• [About this exercise] Go through the data and copy each line where the string "plus" appears.

• [Materials provided]
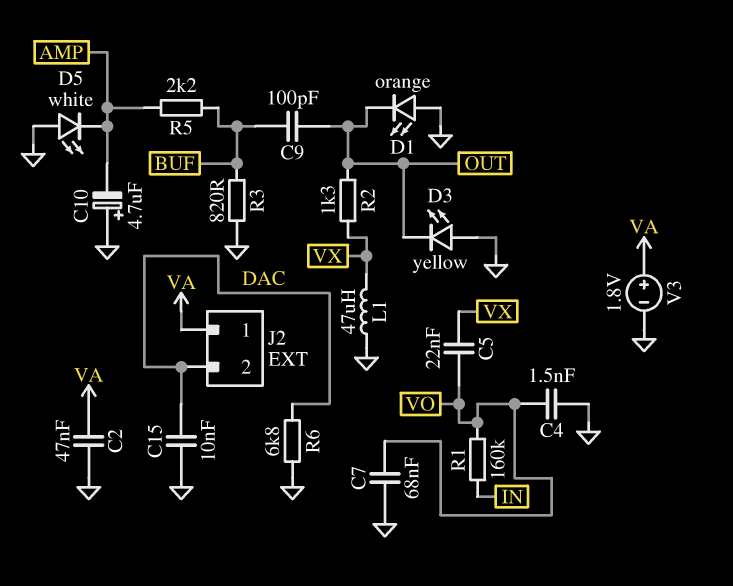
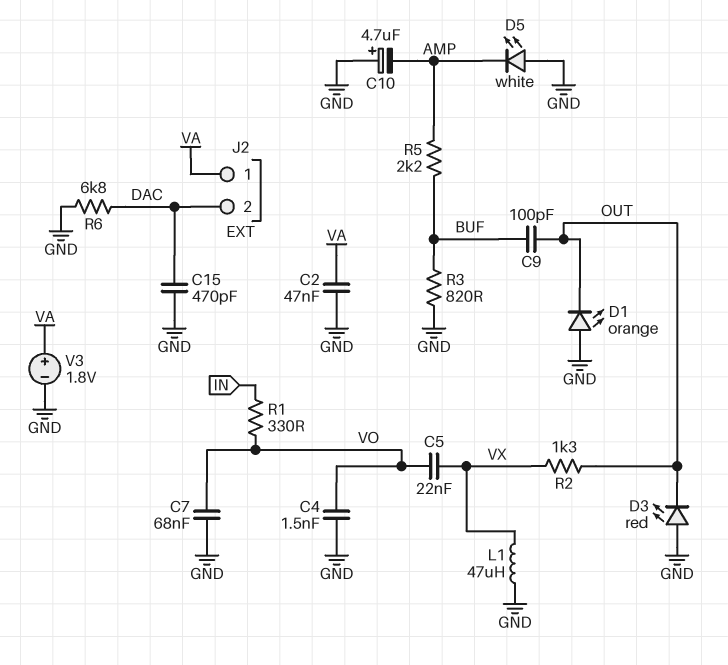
C15: 10nF (DAC, GND) -> 470pF (DAC, GND)
D3: LED yellow (A GND, K OUT) -> LED red (A GND, K OUT)
R1: 160k (IN, VO) -> 330 (IN, VO)

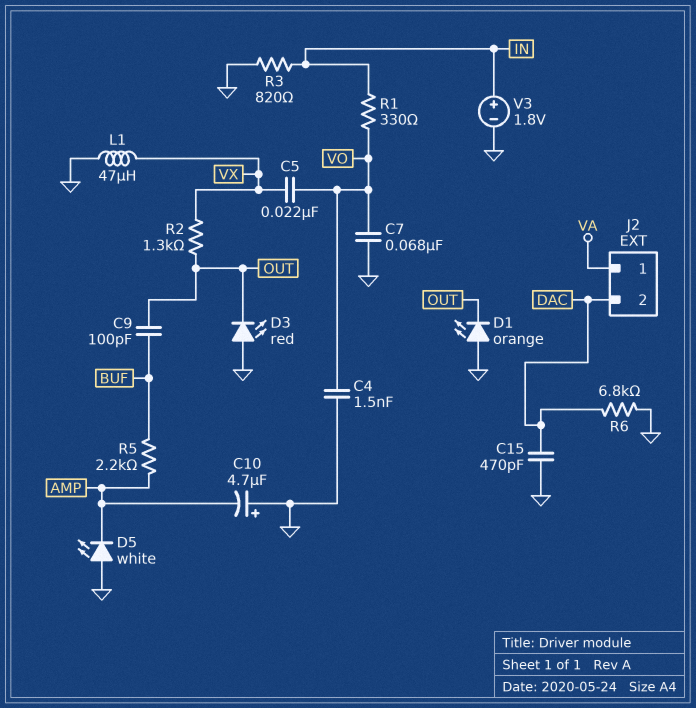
C2: 47nF (GND, VA) -> none
R3: 820 (BUF, GND) -> 820 (GND, IN)
V3: 1.8V (plus VA, minus GND) -> 1.8V (plus IN, minus GND)

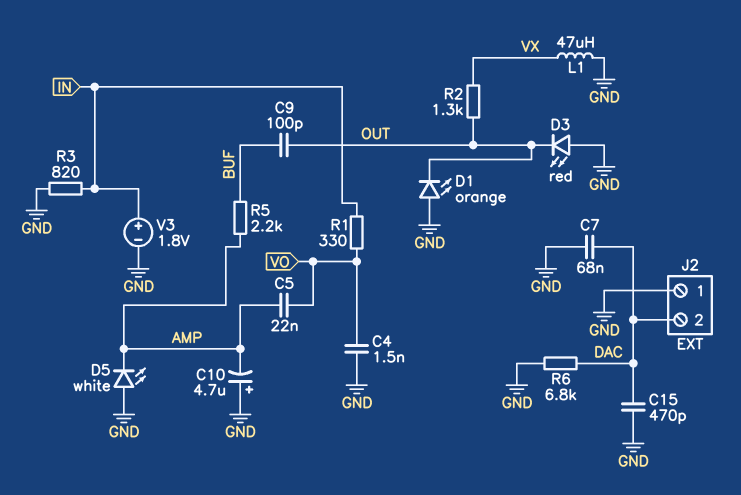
C5: 22nF (VO, VX) -> 22nF (AMP, VO)
C7: 68nF (GND, VO) -> 68nF (DAC, GND)
J2 pin 1: VA -> GND

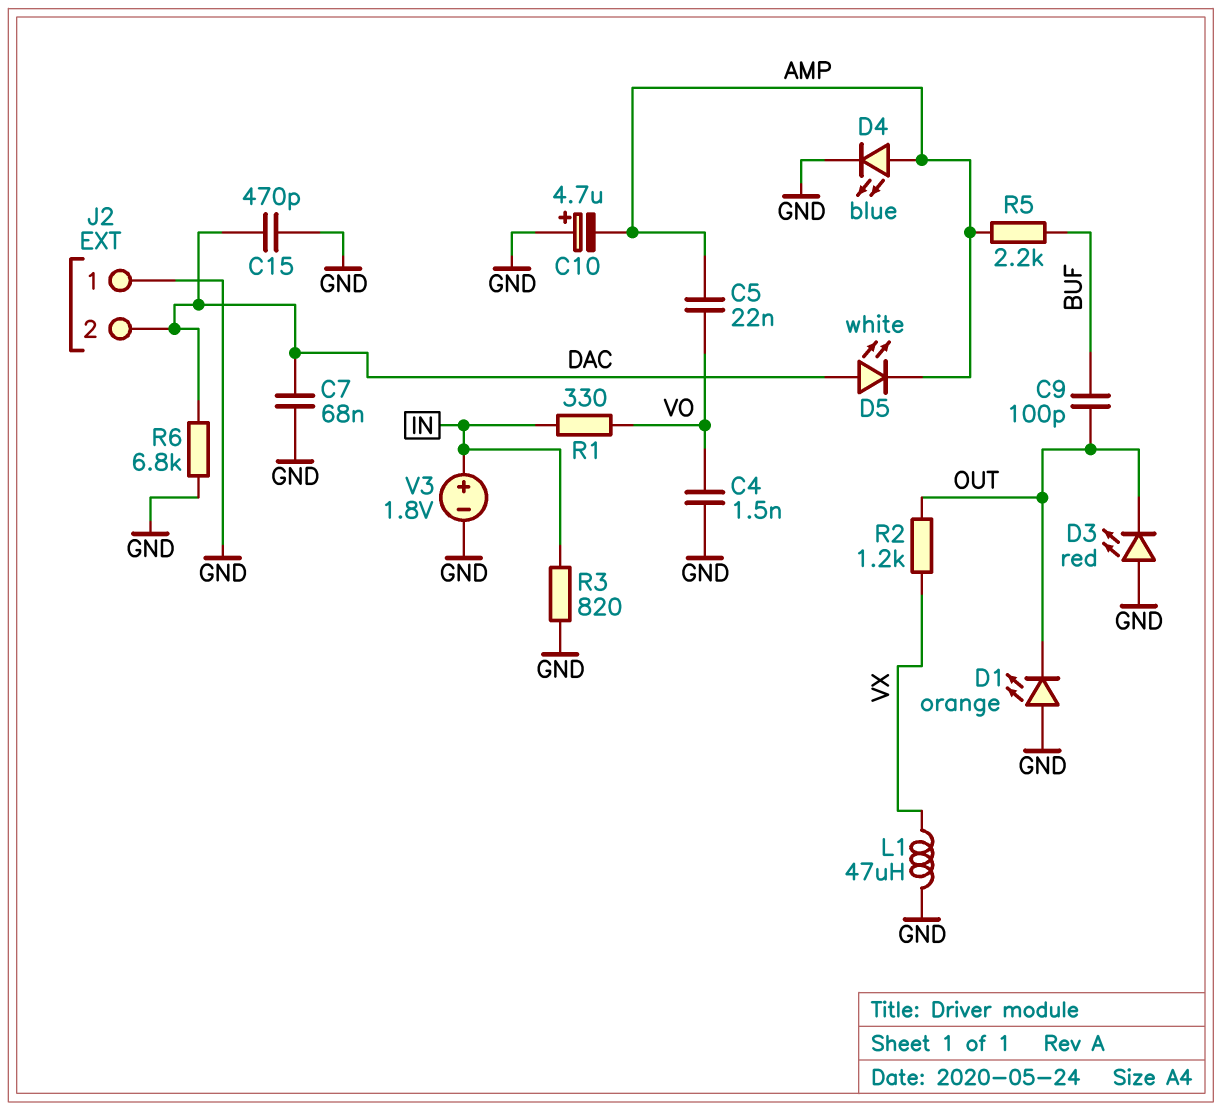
D4: none -> LED blue (A AMP, K GND)
D5: LED white (A GND, K AMP) -> LED white (A DAC, K AMP)
R2: 1.3k (OUT, VX) -> 1.2k (OUT, VX)

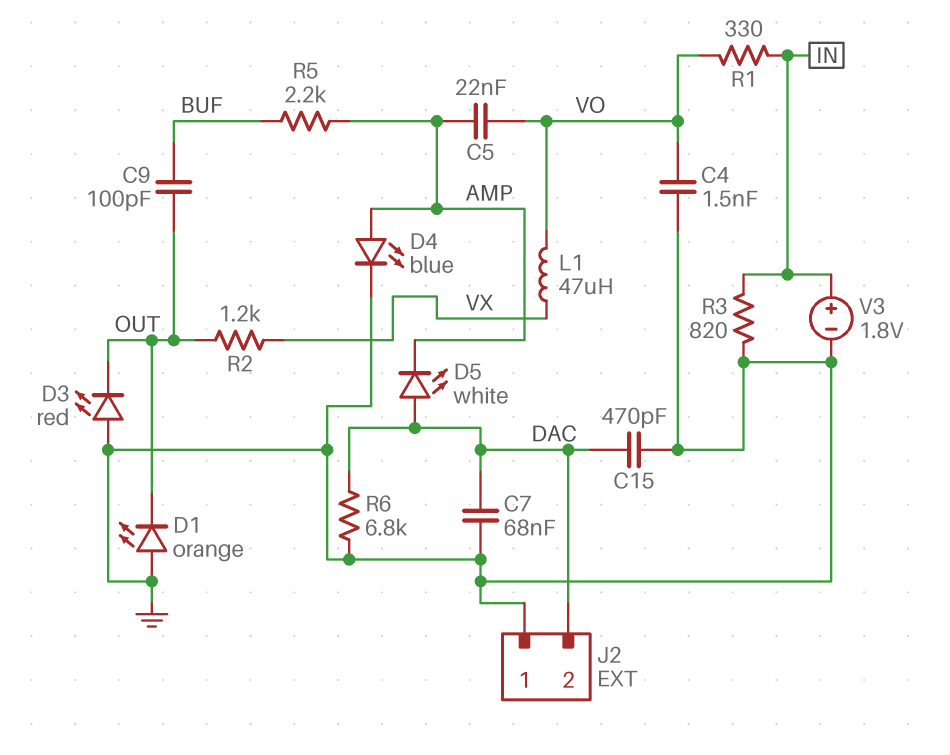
C10: 4.7uF (plus GND, minus AMP) -> none
L1: 47uH (GND, VX) -> 47uH (VO, VX)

• [Output below]
V3: 1.8V (plus VA, minus GND) -> 1.8V (plus IN, minus GND)
C10: 4.7uF (plus GND, minus AMP) -> none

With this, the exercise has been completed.